EXERCISE DETAILS: This task asks for the lines from the one with "SONAR1: HC-SR04 -> SRF05" to the final line below, repeated exactly, with pictures omitted.

[Version difference data]
+-------+

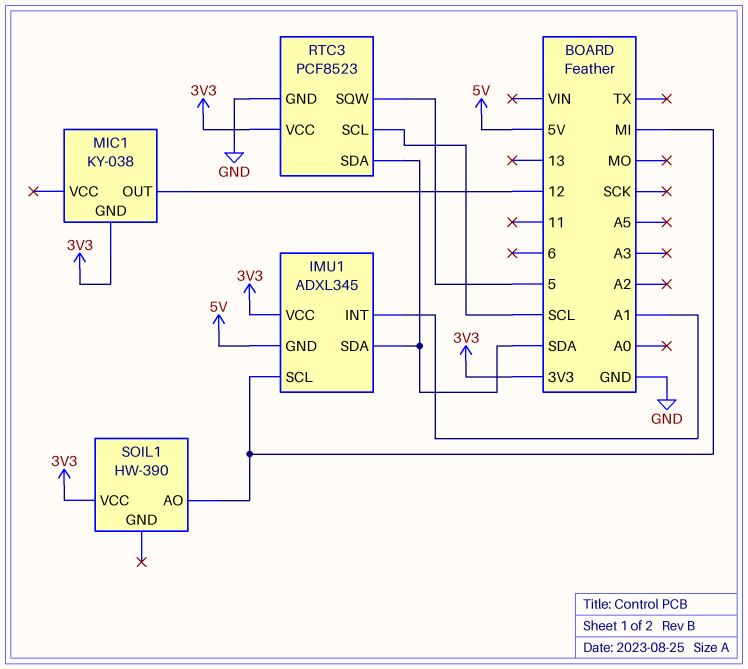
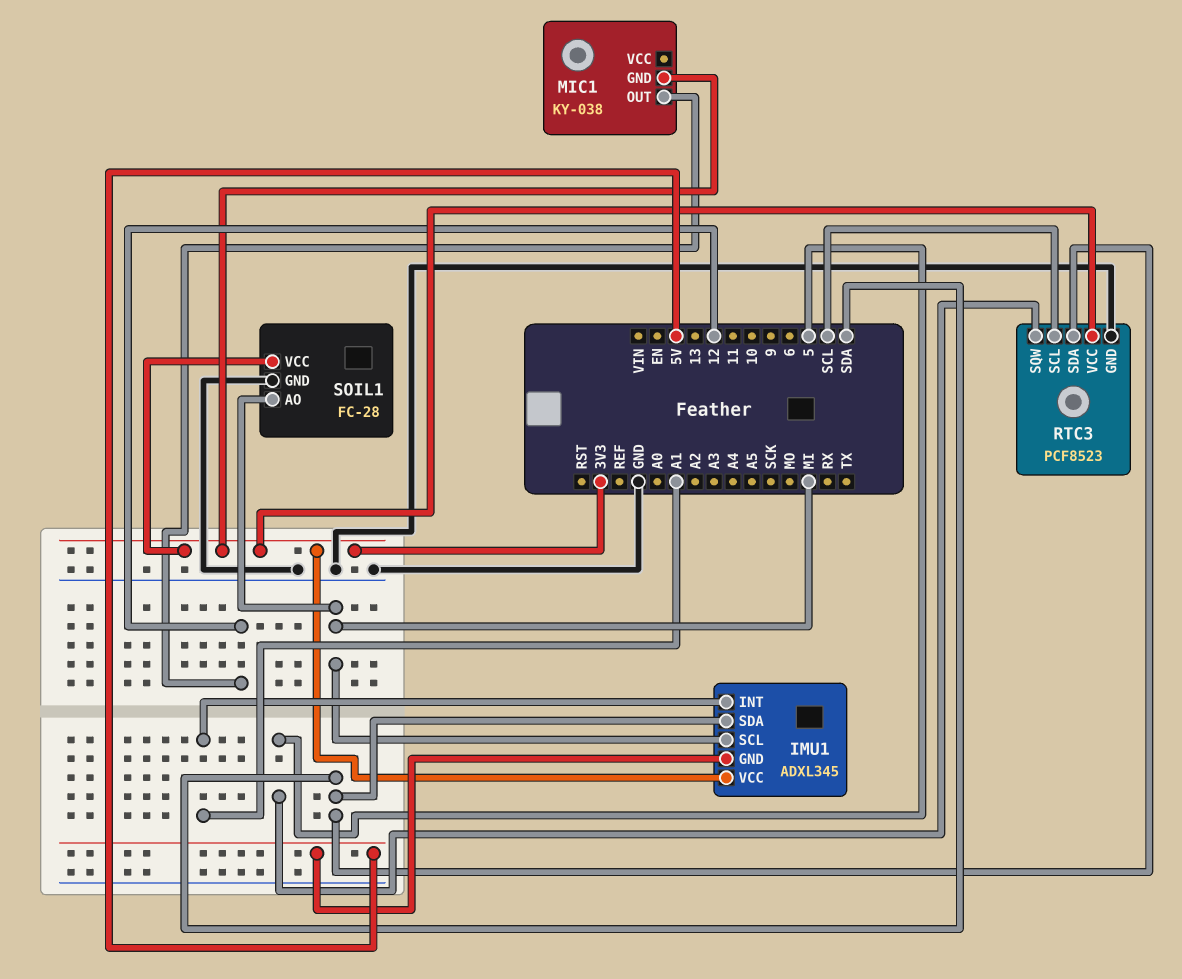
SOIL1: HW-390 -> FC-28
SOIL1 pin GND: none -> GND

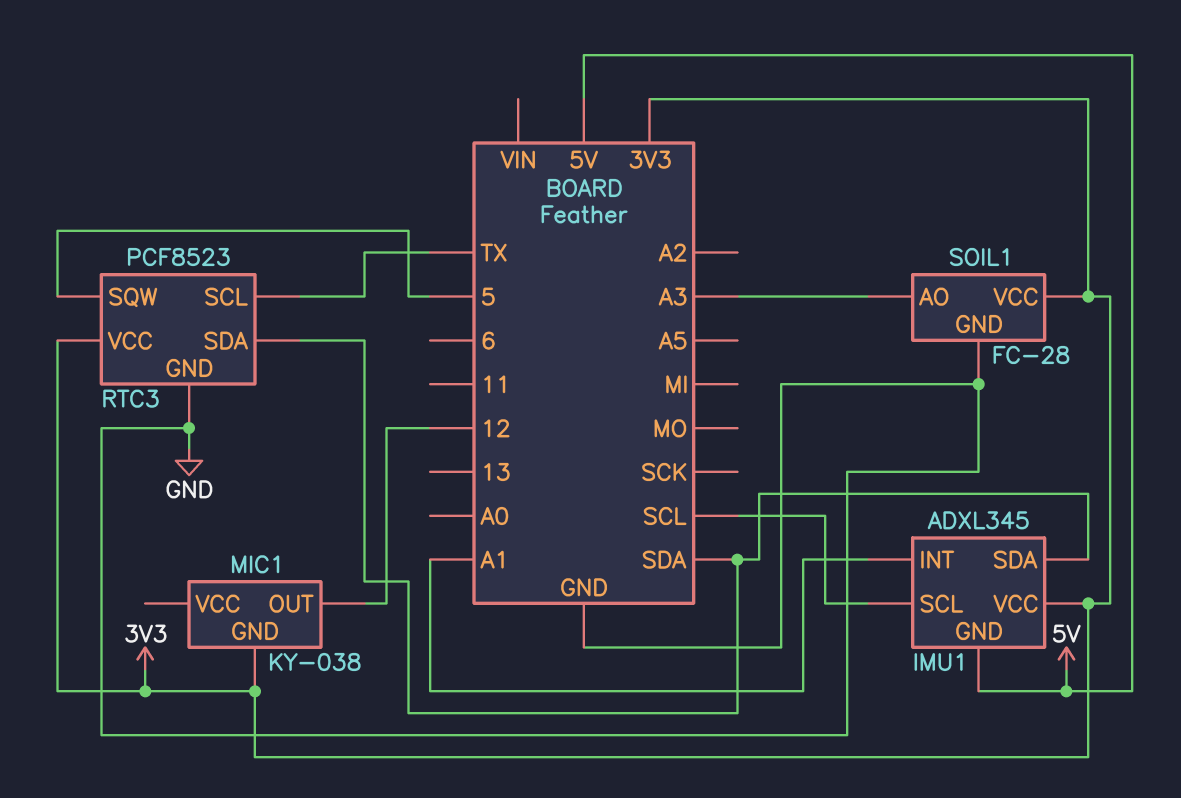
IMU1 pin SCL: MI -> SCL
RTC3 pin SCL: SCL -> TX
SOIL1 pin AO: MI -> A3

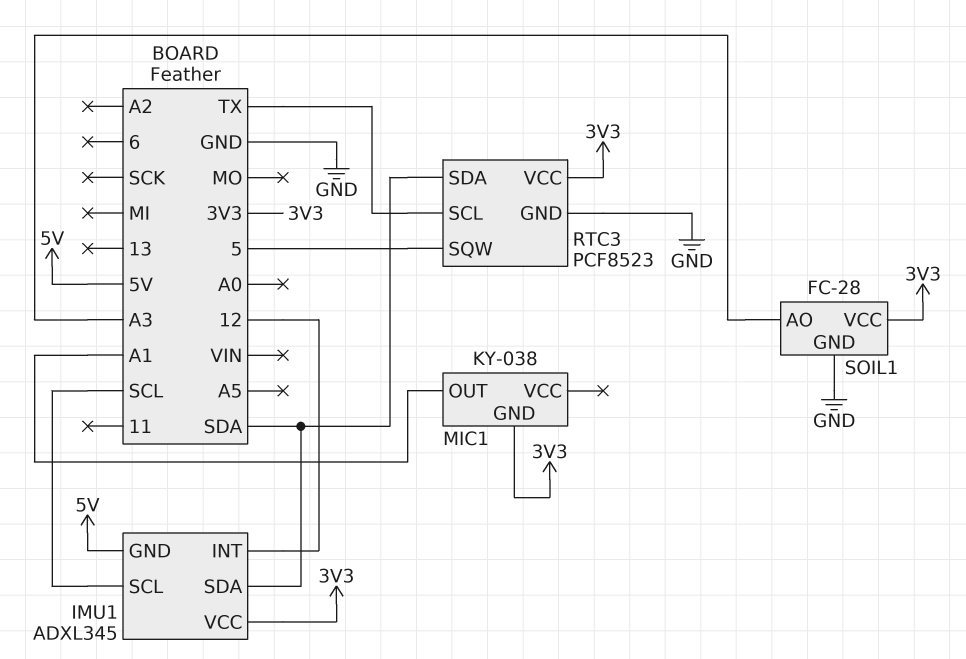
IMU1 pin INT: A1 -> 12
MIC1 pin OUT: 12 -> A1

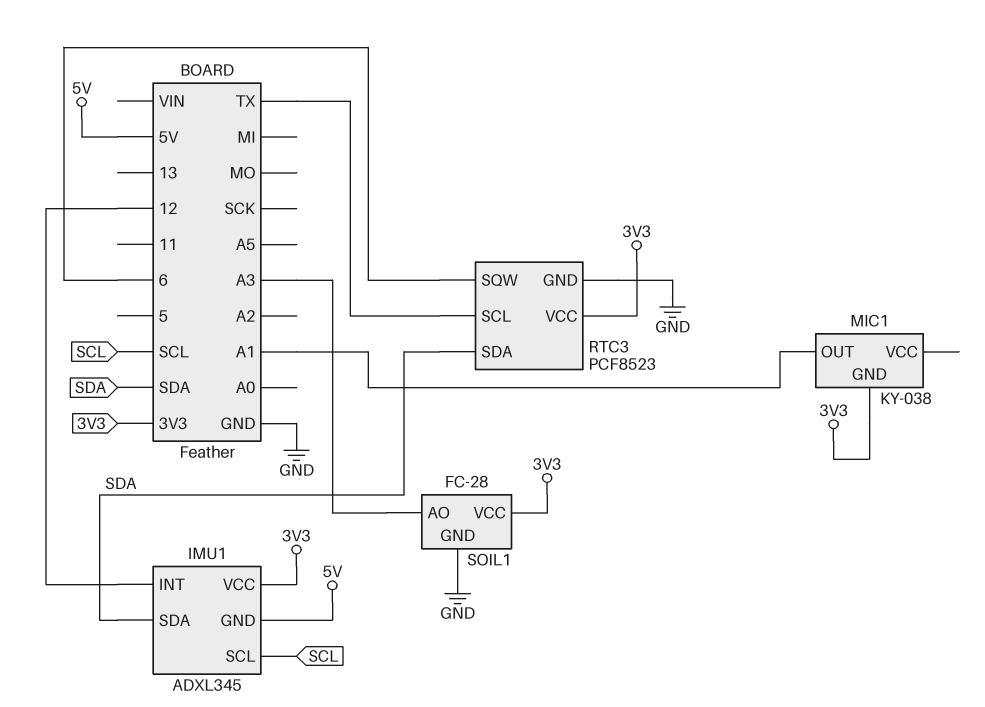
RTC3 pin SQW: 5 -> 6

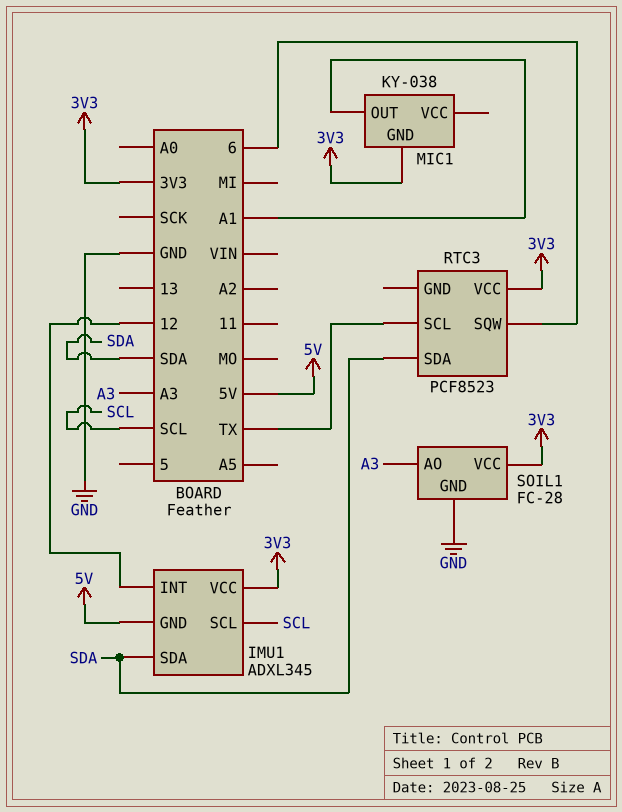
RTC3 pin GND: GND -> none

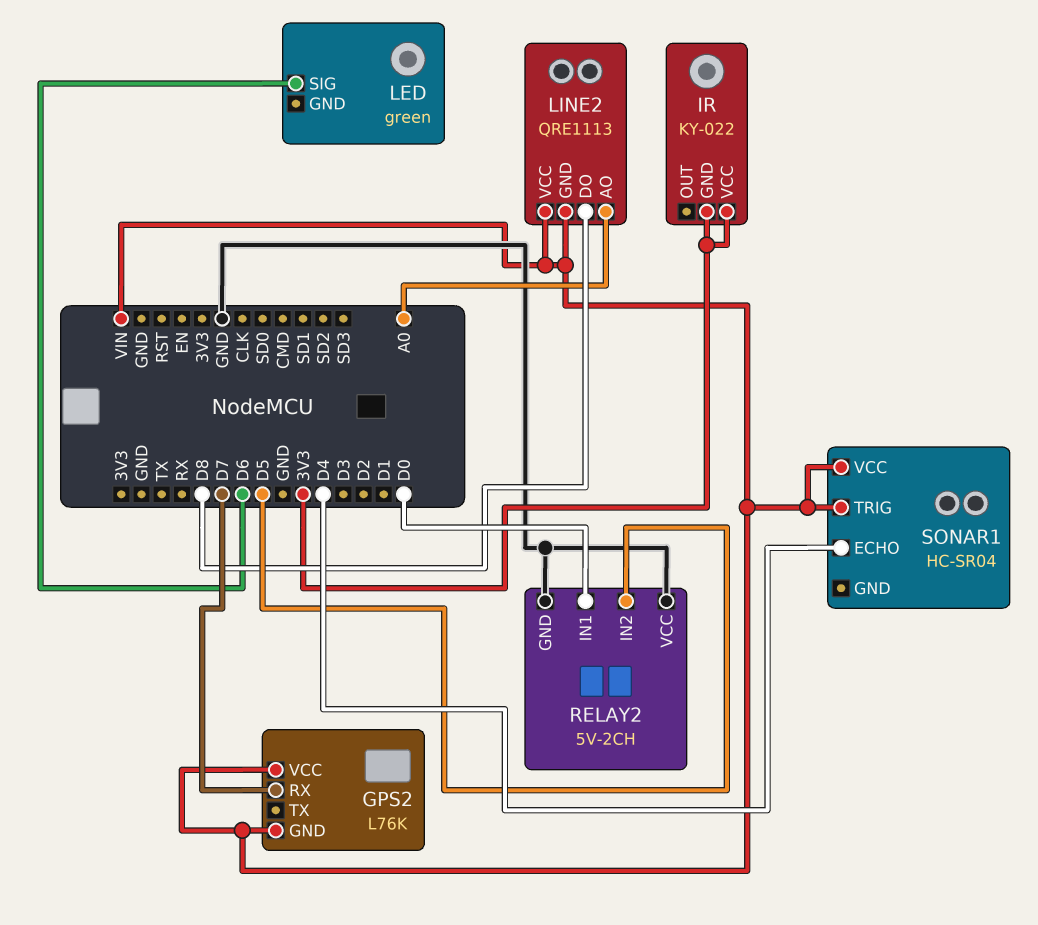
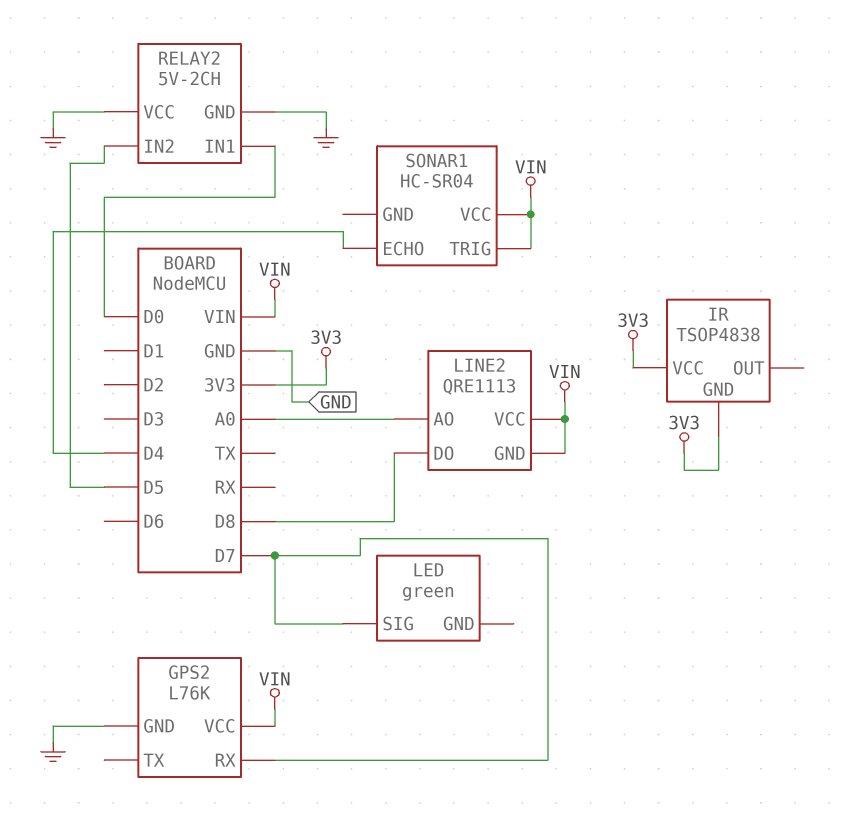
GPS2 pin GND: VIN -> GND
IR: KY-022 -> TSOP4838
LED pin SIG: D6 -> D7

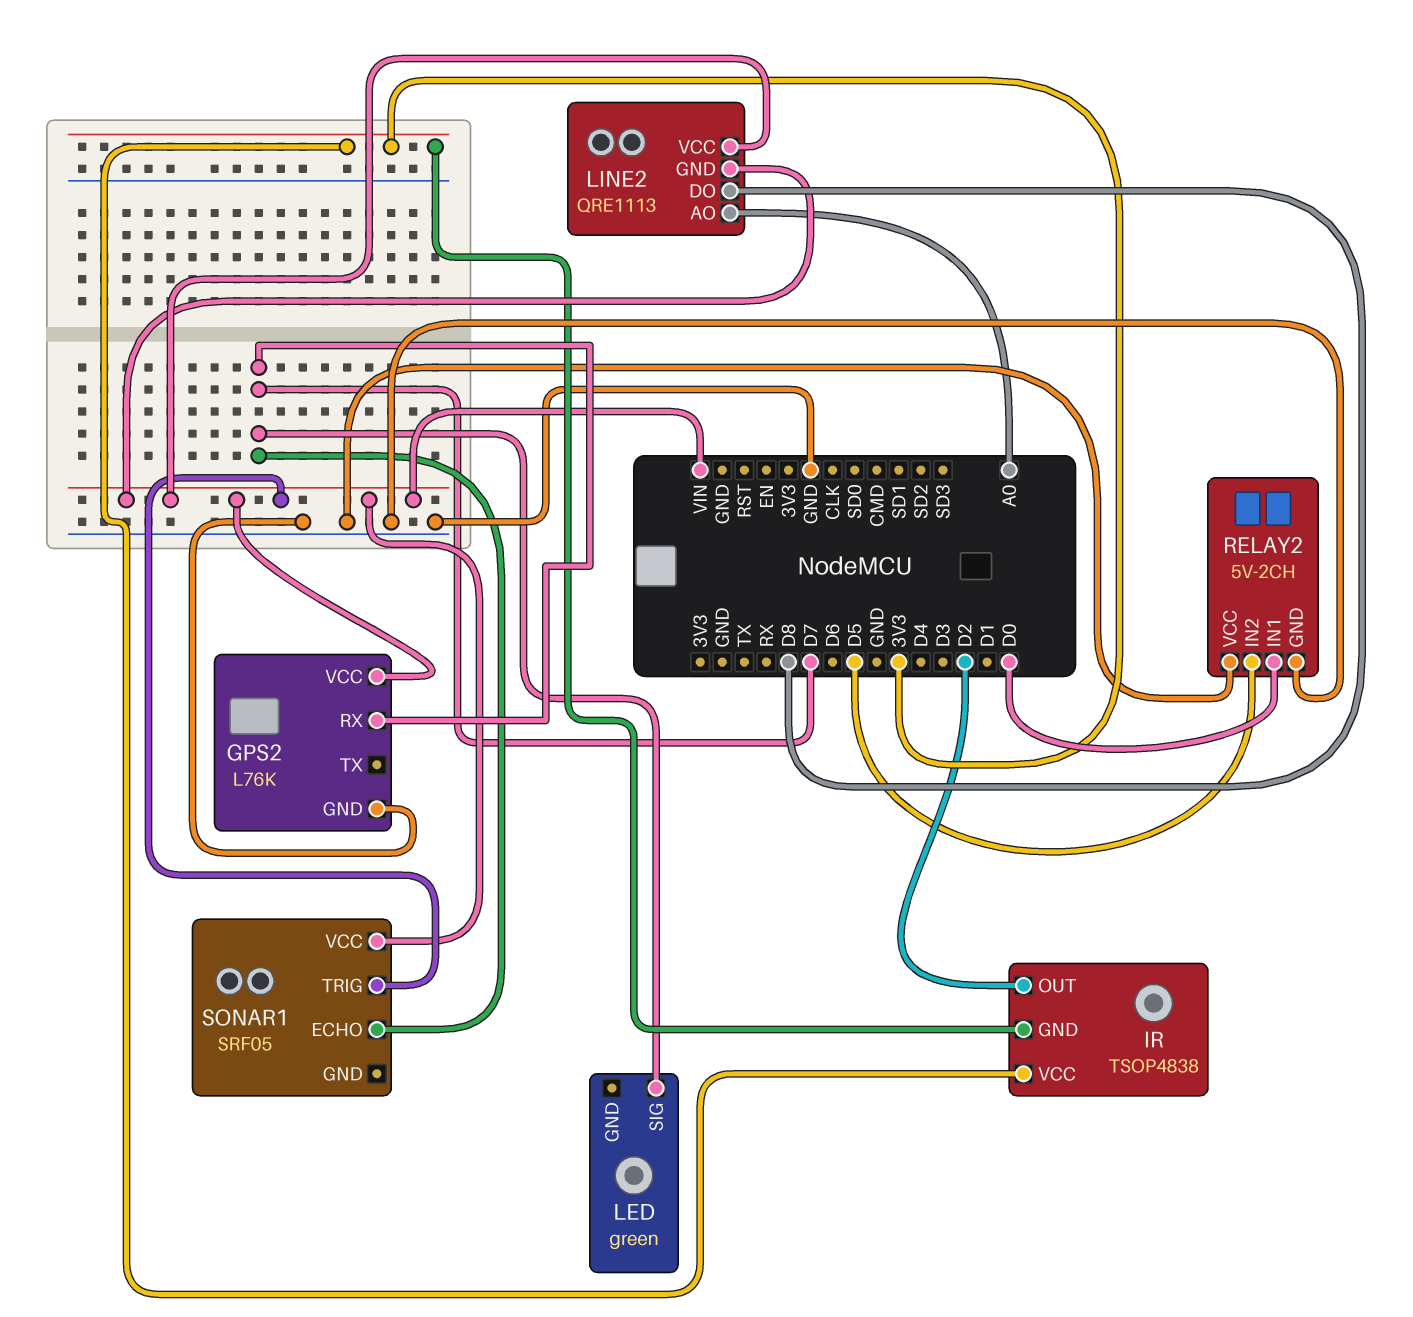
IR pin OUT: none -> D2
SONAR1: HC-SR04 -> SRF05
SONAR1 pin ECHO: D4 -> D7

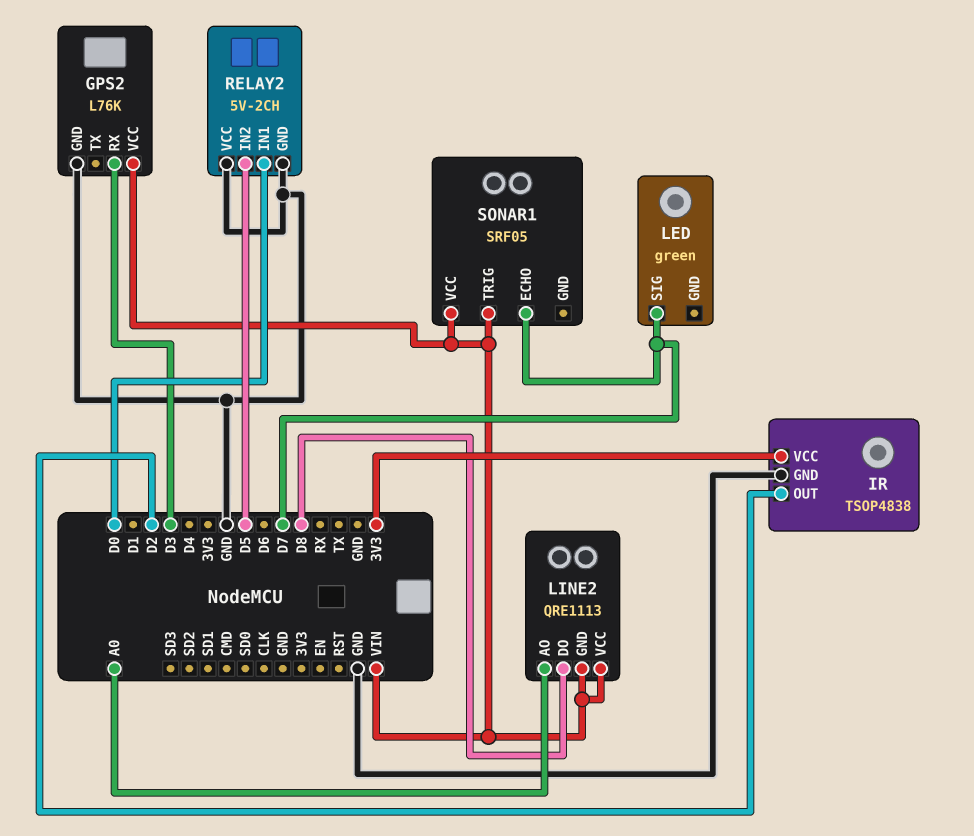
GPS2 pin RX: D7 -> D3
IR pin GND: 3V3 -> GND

+-------+

EXERCISE ANSWER:
SONAR1: HC-SR04 -> SRF05
SONAR1 pin ECHO: D4 -> D7

GPS2 pin RX: D7 -> D3
IR pin GND: 3V3 -> GND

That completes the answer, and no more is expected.